- _WHAT THE TASK ASKS_:
The data must be given again in full, with no line altered.

- _DATA_:
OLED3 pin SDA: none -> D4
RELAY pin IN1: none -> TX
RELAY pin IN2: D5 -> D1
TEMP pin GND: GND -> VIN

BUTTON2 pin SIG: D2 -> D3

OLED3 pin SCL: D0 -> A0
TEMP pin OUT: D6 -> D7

- _WRITTEN REPLY_:
OLED3 pin SDA: none -> D4
RELAY pin IN1: none -> TX
RELAY pin IN2: D5 -> D1
TEMP pin GND: GND -> VIN

BUTTON2 pin SIG: D2 -> D3

OLED3 pin SCL: D0 -> A0
TEMP pin OUT: D6 -> D7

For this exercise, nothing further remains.